- Supplied records:

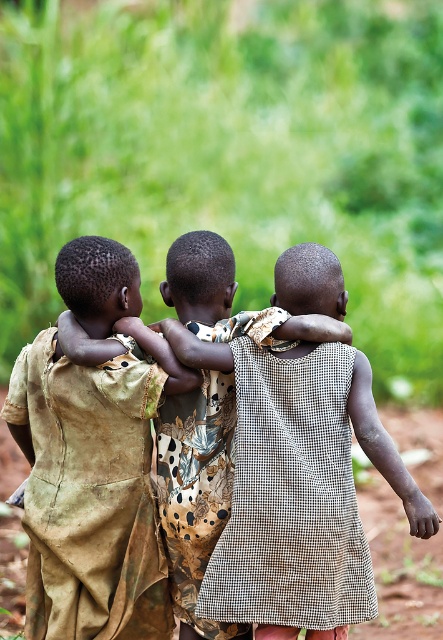
Question: Which point appears closest to the camera in this image?

Choices:
 (A) (213, 353)
 (B) (418, 582)
 (C) (155, 579)

Answer: (A)

Question: Does brown textured cloth at center have a larger size compared to brown dirt field at lower center?

Choices:
 (A) no
 (B) yes

Answer: (A)

Question: In this image, where is brown textured cloth at center located relative to brown dirt field at lower center?

Choices:
 (A) above
 (B) below

Answer: (A)

Question: Which object is closer to the camera taking this photo?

- About this task:
Turn the records above into a JSON list of strings, one string per line, skipping blank lines and leaving out the picture.

- Your response:
[
  "Question: Which point appears closest to the camera in this image?",
  "Choices:",
  " (A) (213, 353)",
  " (B) (418, 582)",
  " (C) (155, 579)",
  "Answer: (A)",
  "Question: Does brown textured cloth at center have a larger size compared to brown dirt field at lower center?",
  "Choices:",
  " (A) no",
  " (B) yes",
  "Answer: (A)",
  "Question: In this image, where is brown textured cloth at center located relative to brown dirt field at lower center?",
  "Choices:",
  " (A) above",
  " (B) below",
  "Answer: (A)",
  "Question: Which object is closer to the camera taking this photo?"
]